Records for processing »

*-*-*

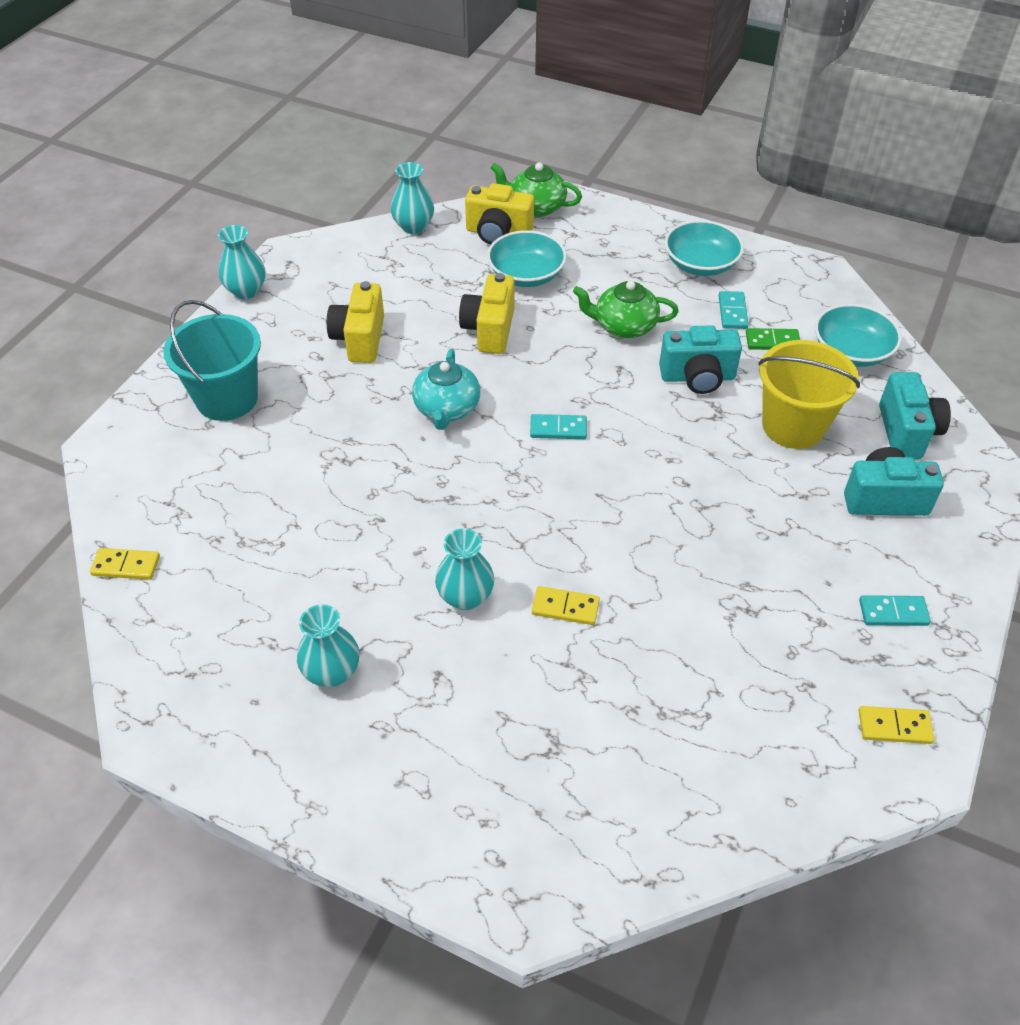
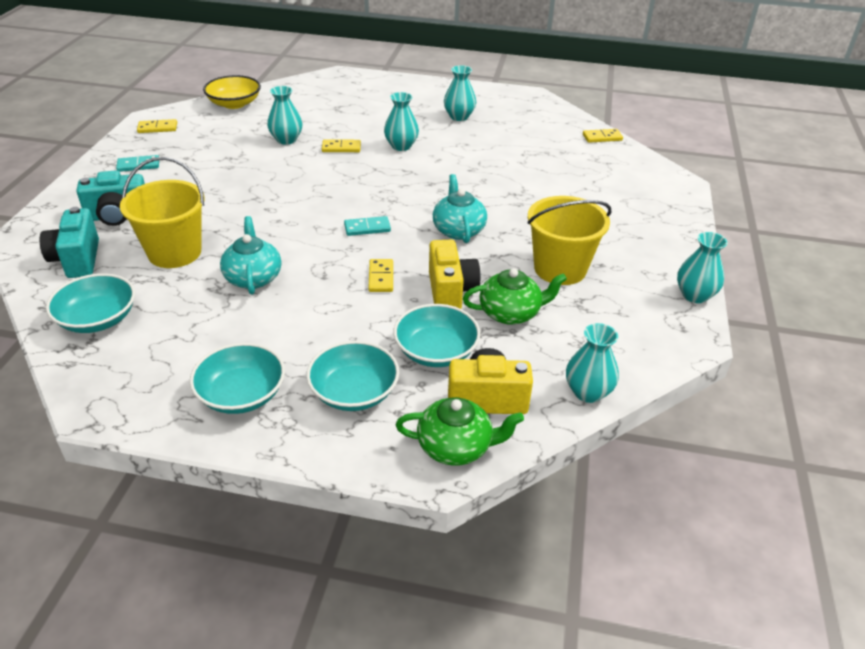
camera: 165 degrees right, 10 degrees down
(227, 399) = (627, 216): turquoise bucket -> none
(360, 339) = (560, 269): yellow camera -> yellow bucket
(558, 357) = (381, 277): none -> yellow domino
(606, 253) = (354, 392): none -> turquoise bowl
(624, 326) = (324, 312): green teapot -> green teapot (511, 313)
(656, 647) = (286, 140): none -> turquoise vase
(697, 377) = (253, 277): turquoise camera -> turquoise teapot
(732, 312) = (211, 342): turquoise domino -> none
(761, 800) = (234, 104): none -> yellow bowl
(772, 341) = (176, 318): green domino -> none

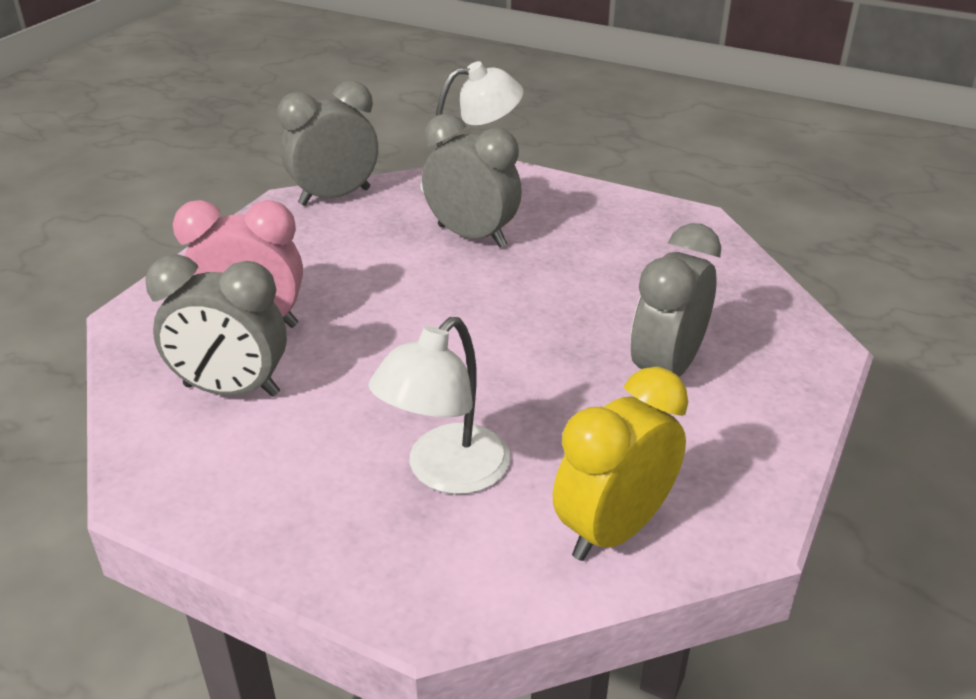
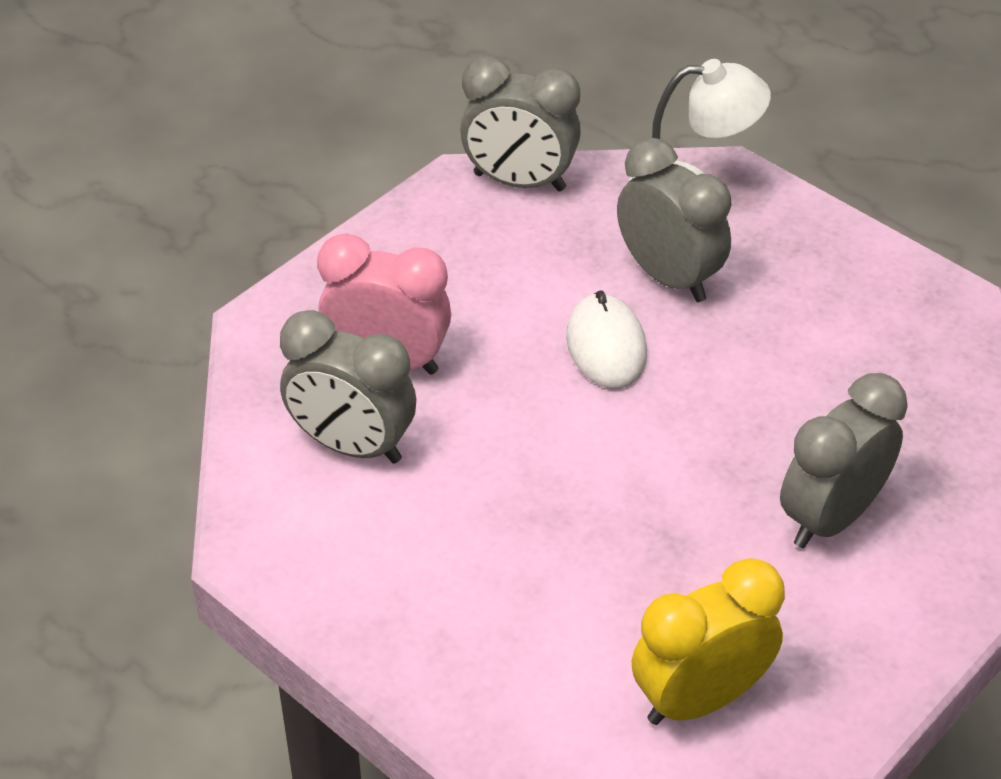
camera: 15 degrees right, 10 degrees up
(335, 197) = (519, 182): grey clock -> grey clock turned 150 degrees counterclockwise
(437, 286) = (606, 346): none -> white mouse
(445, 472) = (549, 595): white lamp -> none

*-*-*

Aim of the exercise » Pictures are to be left out; the rest of the listing should be printed exactly.

Exercise response »
camera: 165 degrees right, 10 degrees down
(227, 399) = (627, 216): turquoise bucket -> none
(360, 339) = (560, 269): yellow camera -> yellow bucket
(558, 357) = (381, 277): none -> yellow domino
(606, 253) = (354, 392): none -> turquoise bowl
(624, 326) = (324, 312): green teapot -> green teapot (511, 313)
(656, 647) = (286, 140): none -> turquoise vase
(697, 377) = (253, 277): turquoise camera -> turquoise teapot
(732, 312) = (211, 342): turquoise domino -> none
(761, 800) = (234, 104): none -> yellow bowl
(772, 341) = (176, 318): green domino -> none

camera: 15 degrees right, 10 degrees up
(335, 197) = (519, 182): grey clock -> grey clock turned 150 degrees counterclockwise
(437, 286) = (606, 346): none -> white mouse
(445, 472) = (549, 595): white lamp -> none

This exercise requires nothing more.